SOURCE MATERIAL:
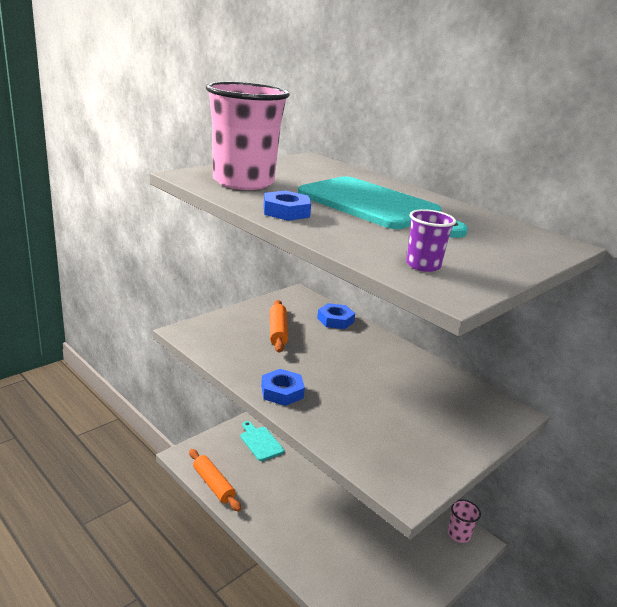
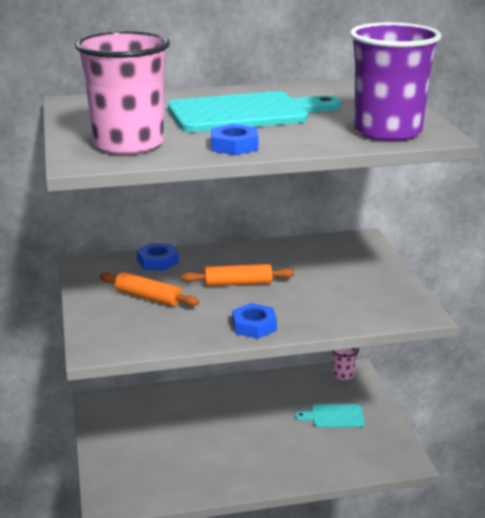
camera: 55 degrees left, 0 degrees up
(213, 484) = (170, 495): orange rolling pin -> orange rolling pin (238, 283)
(260, 442) = (136, 441): turquoise cutting board -> turquoise cutting board (334, 416)
(423, 265) = (387, 131): purple cup -> purple cup, size x2.33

TASK DETAILS:
An exact copy of the listing is required, excluding any pictures.

SOLVED EXERCISE:
camera: 55 degrees left, 0 degrees up
(213, 484) = (170, 495): orange rolling pin -> orange rolling pin (238, 283)
(260, 442) = (136, 441): turquoise cutting board -> turquoise cutting board (334, 416)
(423, 265) = (387, 131): purple cup -> purple cup, size x2.33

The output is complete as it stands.